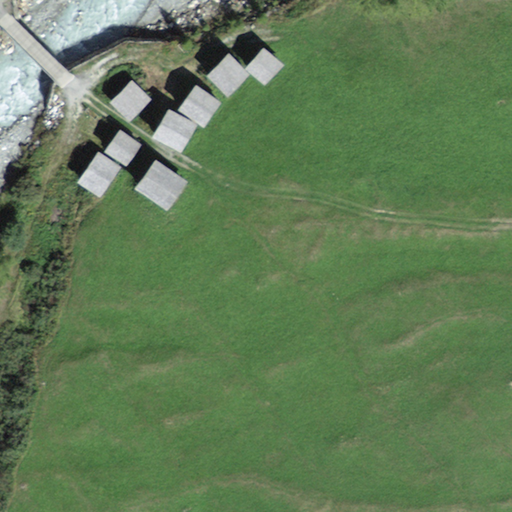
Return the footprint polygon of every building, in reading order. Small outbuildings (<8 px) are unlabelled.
[(280,72),(260,54),(243,72),(263,90),(280,72)] [(227,58),(205,77),(224,99),(246,80),(227,58)] [(132,80),(111,100),(130,119),(150,99),(132,80)] [(191,91),(180,109),(203,124),(215,105),(191,91)] [(195,127),(165,111),(152,135),(182,151),(195,127)] [(118,129),(104,151),(126,165),(140,143),(118,129)] [(95,155),(76,183),(97,197),(116,169),(95,155)] [(150,156),(132,188),(167,207),(185,175),(150,156)]
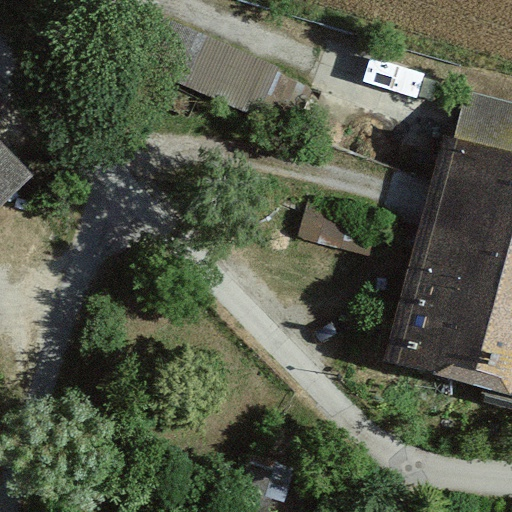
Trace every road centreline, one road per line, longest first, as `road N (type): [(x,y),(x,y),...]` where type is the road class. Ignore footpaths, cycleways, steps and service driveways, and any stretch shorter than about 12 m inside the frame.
road 1 (residential): [(511,487),(435,482),(368,446),(0,60)]
road 2 (track): [(117,182),(19,511)]
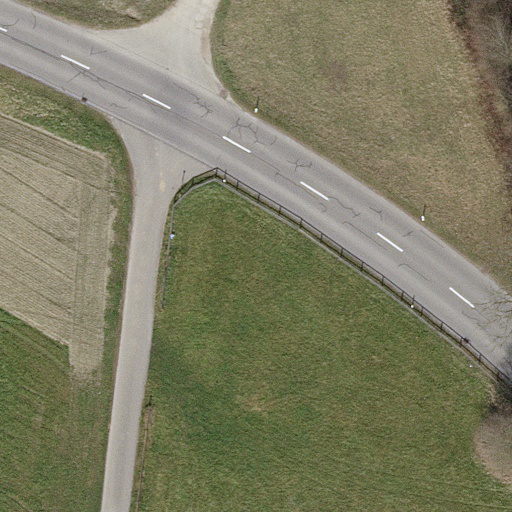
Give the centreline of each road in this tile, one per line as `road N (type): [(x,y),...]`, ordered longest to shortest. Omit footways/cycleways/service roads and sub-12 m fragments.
road 1 (secondary): [(0,28),(169,99),(345,209),(511,336)]
road 2 (track): [(116,511),(169,99)]
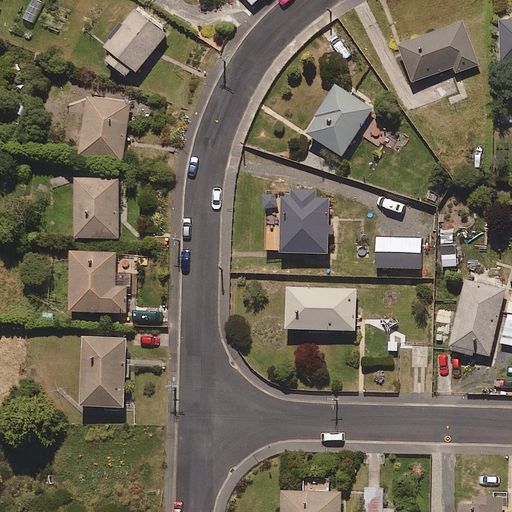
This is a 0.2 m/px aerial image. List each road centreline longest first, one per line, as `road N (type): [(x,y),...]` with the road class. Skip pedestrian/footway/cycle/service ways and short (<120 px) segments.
road 1 (residential): [(311,0),(258,54),(214,142),(204,189),(200,414)]
road 2 (residential): [(511,423),(200,414)]
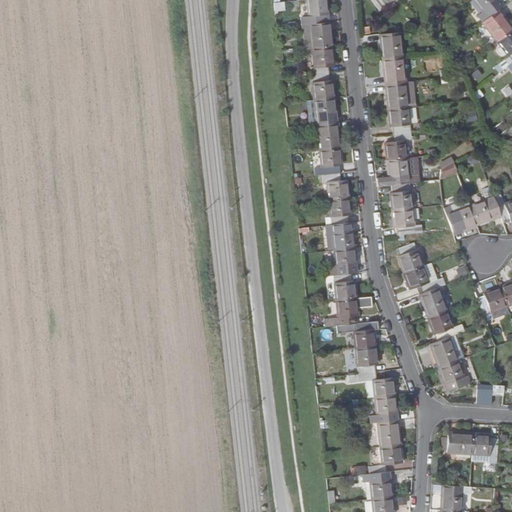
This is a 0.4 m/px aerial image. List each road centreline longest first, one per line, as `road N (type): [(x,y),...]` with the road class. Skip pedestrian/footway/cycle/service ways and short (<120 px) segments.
road 1 (residential): [(234,0),(230,62),(284,511)]
road 2 (residential): [(427,410),(371,239),(345,0)]
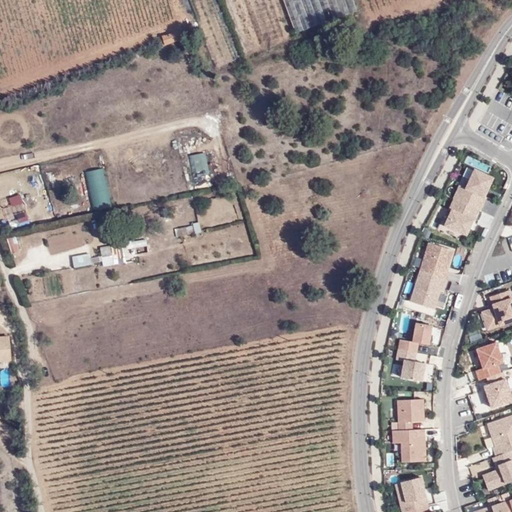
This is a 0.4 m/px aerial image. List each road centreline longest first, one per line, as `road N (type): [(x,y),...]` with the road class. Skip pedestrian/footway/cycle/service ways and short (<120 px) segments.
road 1 (residential): [(511,191),(452,351),(446,431),(456,511)]
road 2 (residential): [(405,213),(364,345),(368,511)]
road 3 (residential): [(0,256),(28,330),(28,449),(40,511)]
road 4 (residential): [(502,38),(442,129),(405,213)]
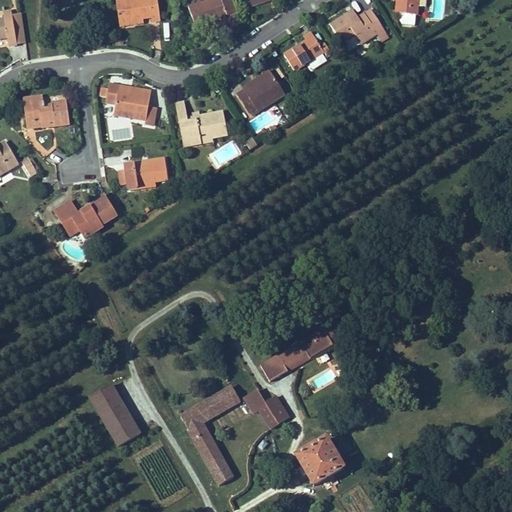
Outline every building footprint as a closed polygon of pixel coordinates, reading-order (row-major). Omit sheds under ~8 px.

· · · · ·

• _ОПИСАНИЕ ЗАДАНИЯ_: Укажите количество строк листинга, в которых встречается строка «cycleways», с учётом регистра. Ответ дайте одним числом.

• _ОЖИДАЕМЫЙ ОТВЕТ_: 2